Could you write out the records below exactly as they appear, leaving out any pictures?

=== Begin Enclosure ===

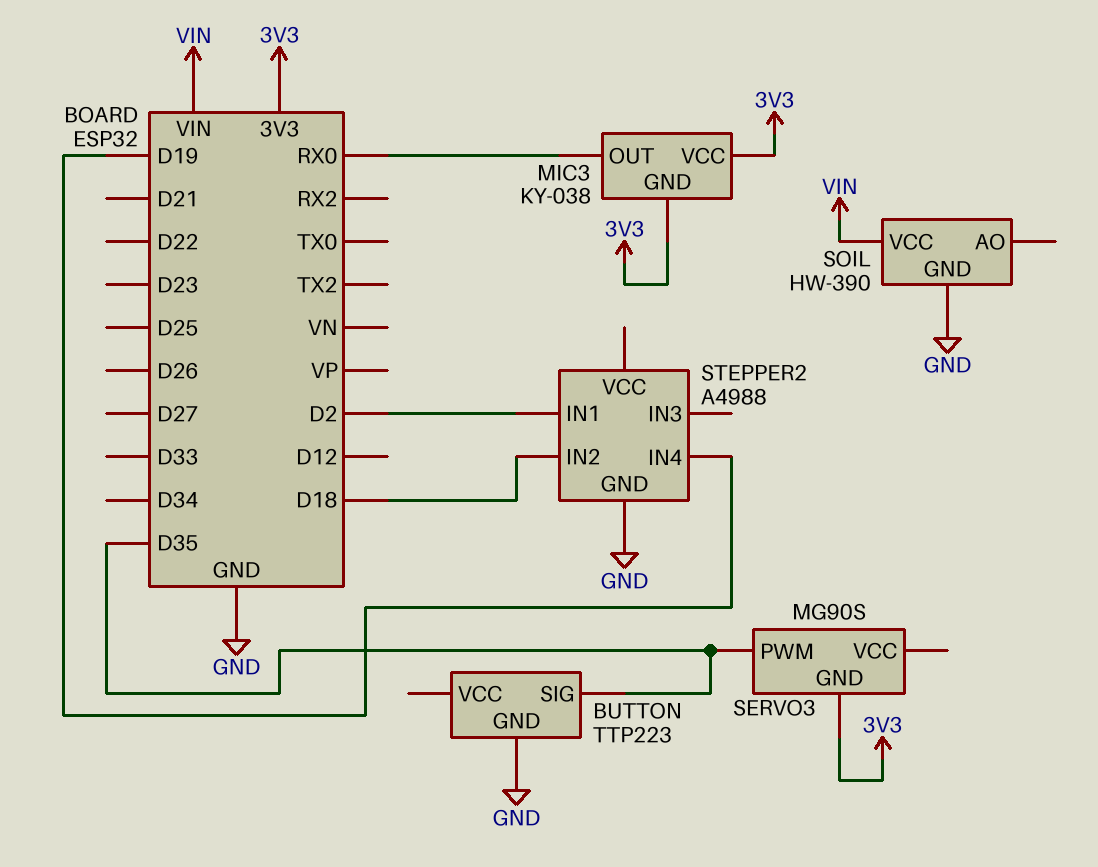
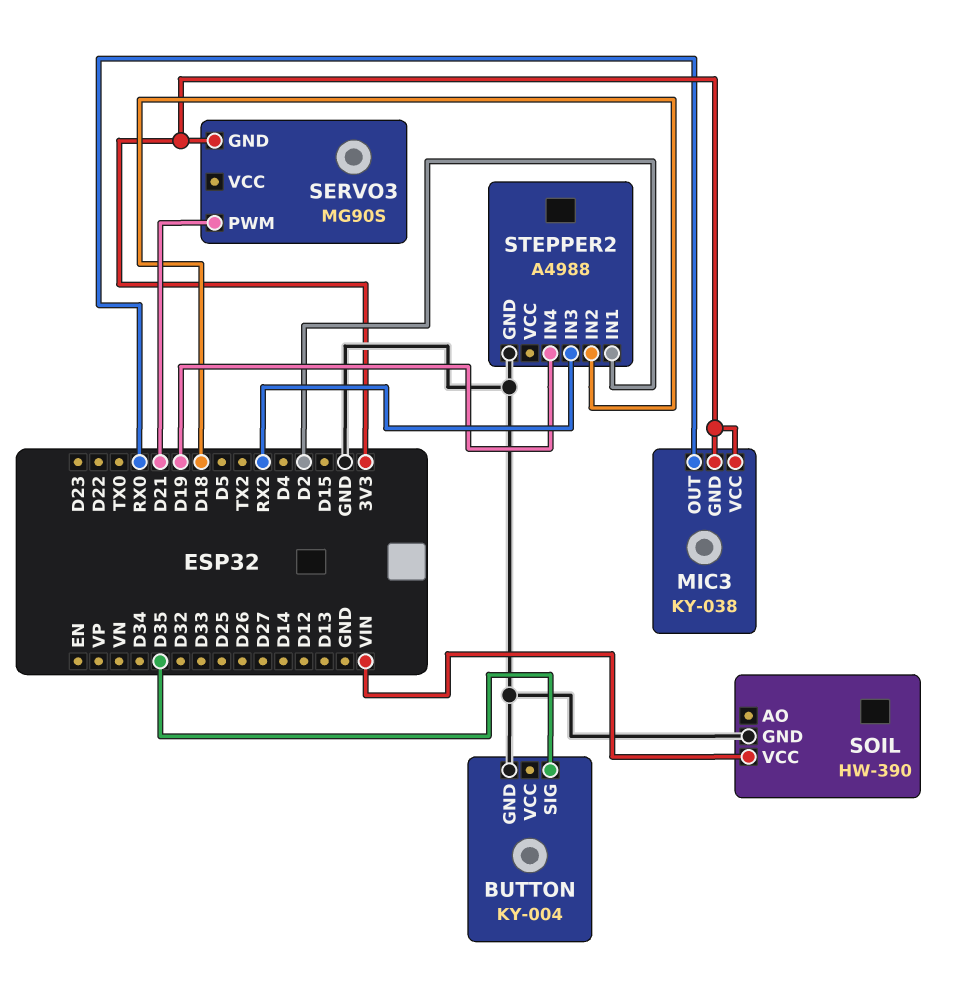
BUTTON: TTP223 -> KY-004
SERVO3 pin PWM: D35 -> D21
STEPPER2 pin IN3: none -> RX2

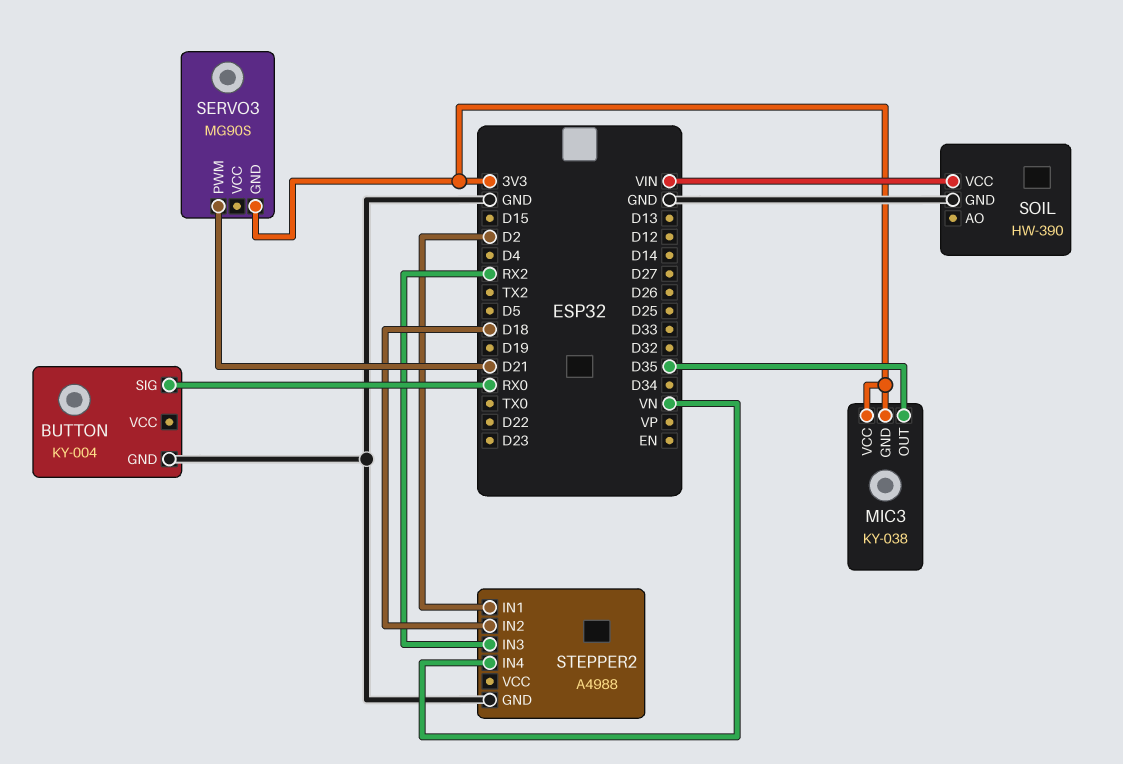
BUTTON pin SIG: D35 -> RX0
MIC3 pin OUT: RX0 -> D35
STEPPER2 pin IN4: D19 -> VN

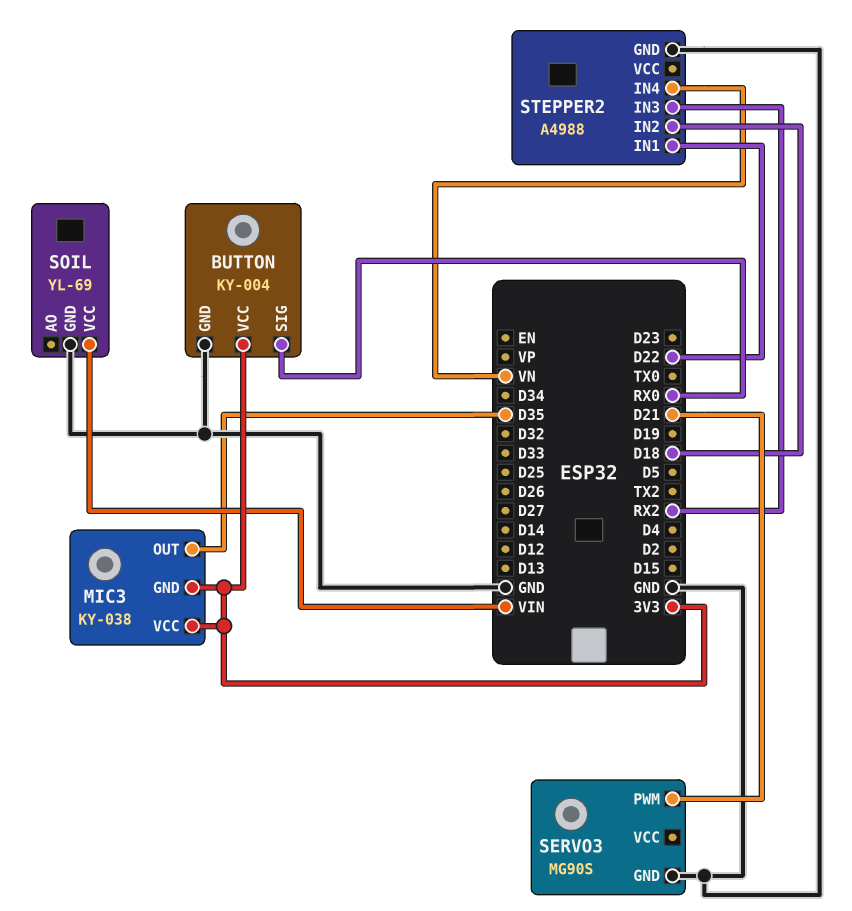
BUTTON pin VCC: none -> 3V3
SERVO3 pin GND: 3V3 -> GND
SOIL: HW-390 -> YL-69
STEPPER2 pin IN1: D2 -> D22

=== End Enclosure ===

## [WORKED SOLUTION]
BUTTON: TTP223 -> KY-004
SERVO3 pin PWM: D35 -> D21
STEPPER2 pin IN3: none -> RX2

BUTTON pin SIG: D35 -> RX0
MIC3 pin OUT: RX0 -> D35
STEPPER2 pin IN4: D19 -> VN

BUTTON pin VCC: none -> 3V3
SERVO3 pin GND: 3V3 -> GND
SOIL: HW-390 -> YL-69
STEPPER2 pin IN1: D2 -> D22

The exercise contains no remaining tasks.